(Object transformation records)
* * * * * * *

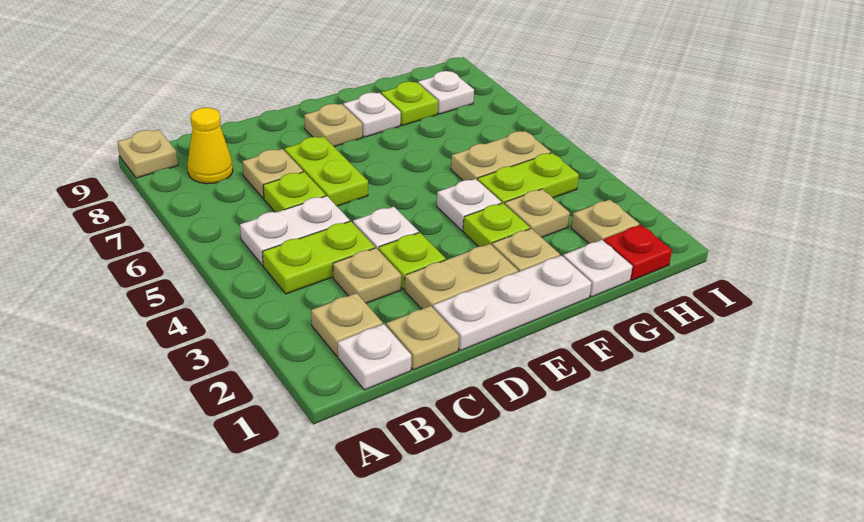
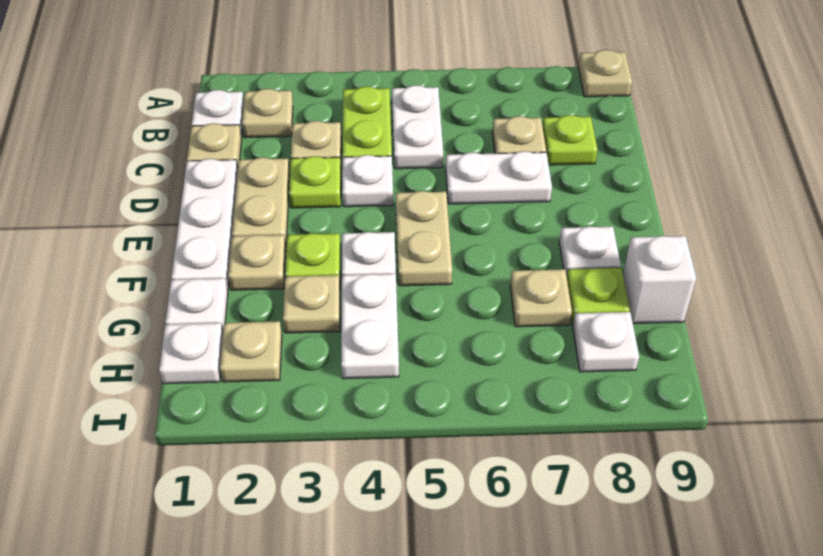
yellow cone B8 level 1 -> none
lime plate C6 level 1 -> lime plate C8 level 1
lime plate D6:D7 level 1 -> white plate D6:D7 level 1
tan plate E8 level 1 -> tan plate G7 level 1
lime plate G4:H4 level 1 -> white plate G4:H4 level 1
tan plate G5:H5 level 1 -> tan plate E5:F5 level 1
none -> white brick G9 level 1
red plate H1 level 1 -> white plate H1 level 1

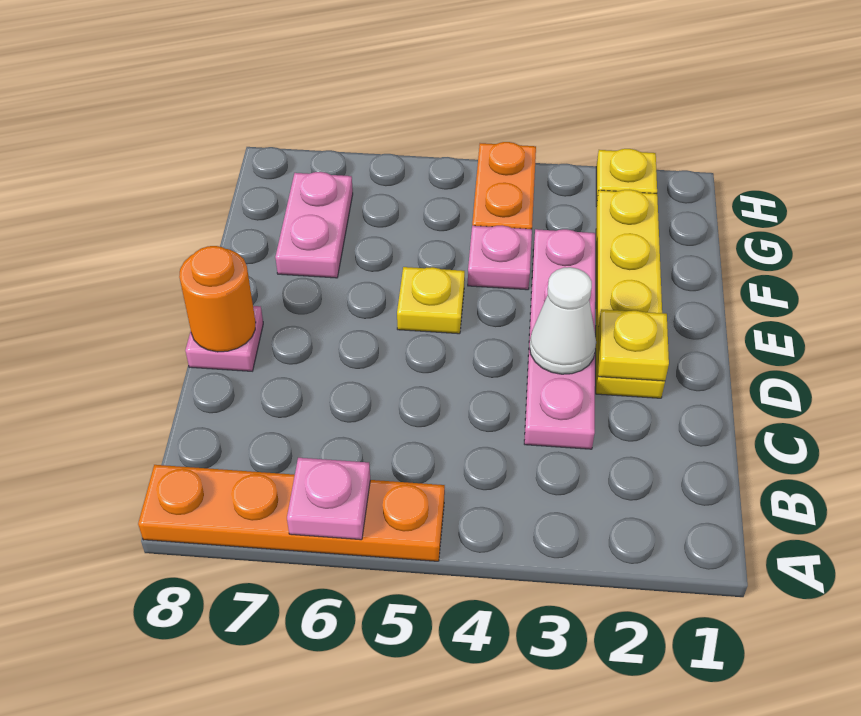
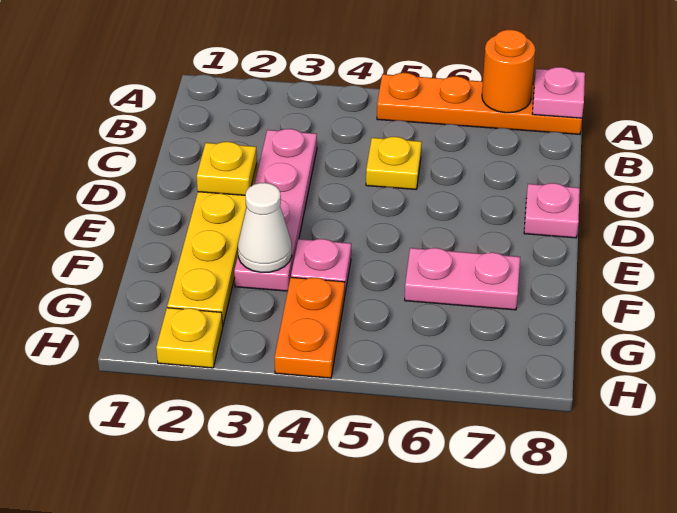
pink plate A6 level 2 -> pink plate A8 level 2
white cone D3 level 2 -> white cone F3 level 2
orange round brick D8 level 2 -> orange round brick A7 level 2
yellow plate E5 level 1 -> yellow plate C5 level 1
pink plate F7:G7 level 1 -> pink plate F6:F7 level 1

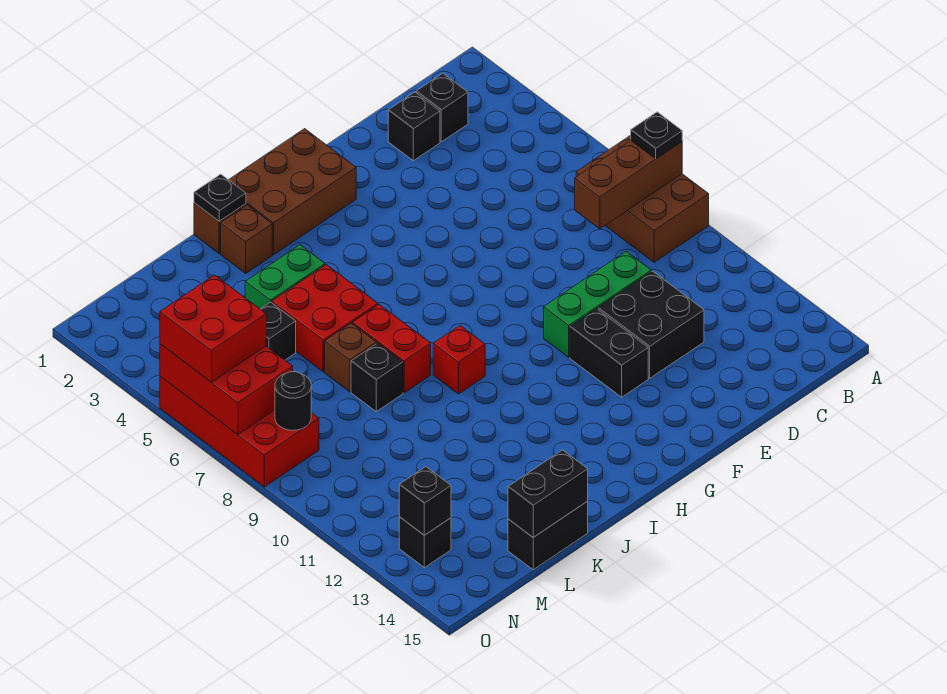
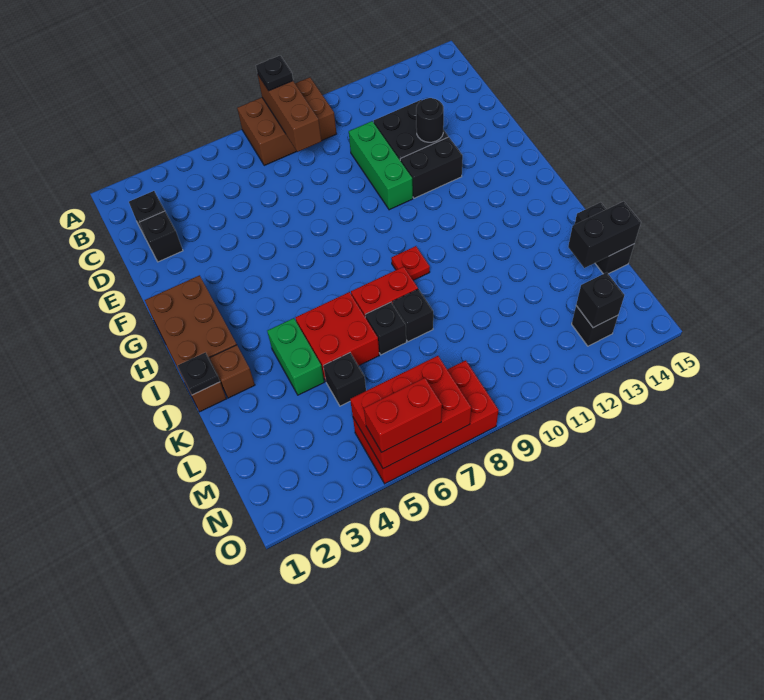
red brick I9 level 1 -> red plate I9 level 1
brown brick K7 level 1 -> black brick K7 level 1
black brick K15:L15 level 2 -> black brick L14:L15 level 2
red brick N5:O6 level 3 -> red brick O5:O6 level 3
black round brick N8 level 2 -> black round brick E12 level 2

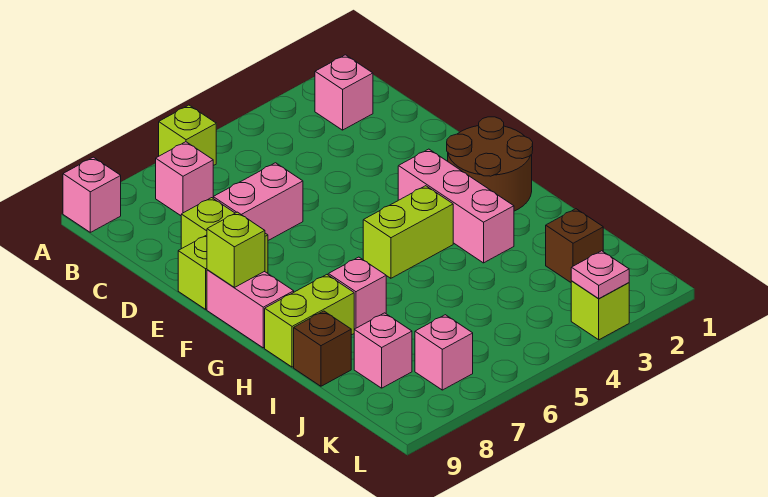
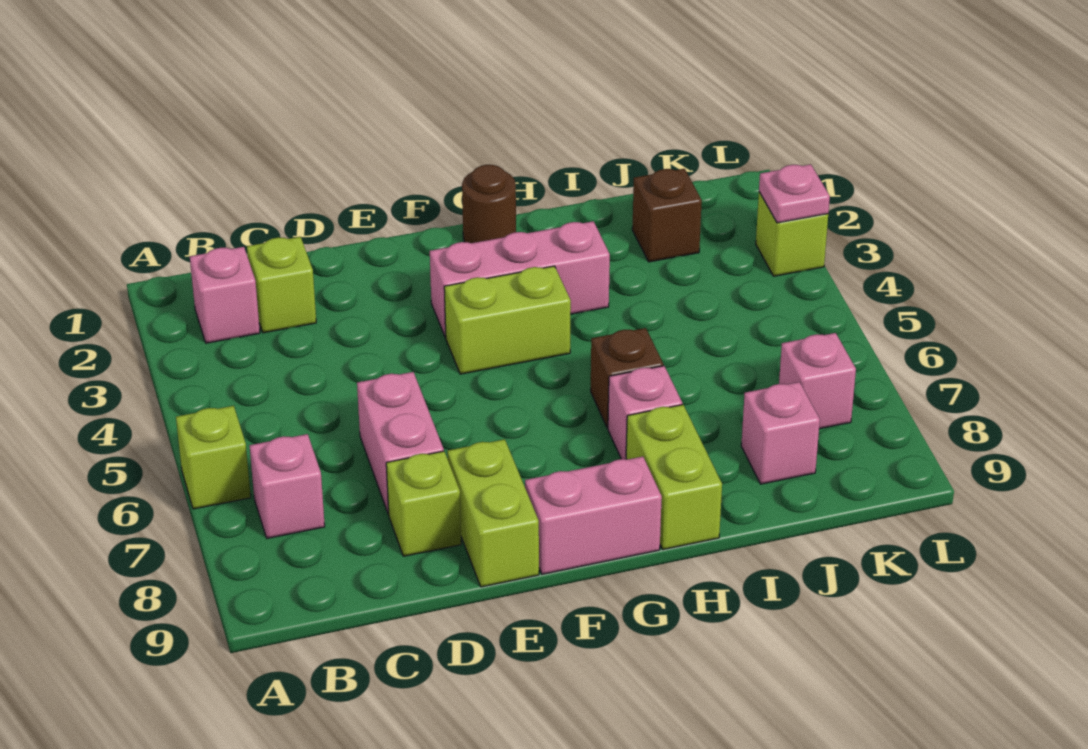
pink brick A9 level 1 -> none
brown round brick F1:G2 level 1 -> brown round brick G1 level 1
lime brick F9 level 2 -> lime brick C2 level 1
lime brick G4:G5 level 1 -> lime brick F4:G4 level 1
brown brick I9 level 1 -> brown brick H6 level 1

* * * * * * *

Task requirements:
Reproduce exactly the lines from the one with "lime brick F9" through the end of the entries above, both ends included.

Your response:
lime brick F9 level 2 -> lime brick C2 level 1
lime brick G4:G5 level 1 -> lime brick F4:G4 level 1
brown brick I9 level 1 -> brown brick H6 level 1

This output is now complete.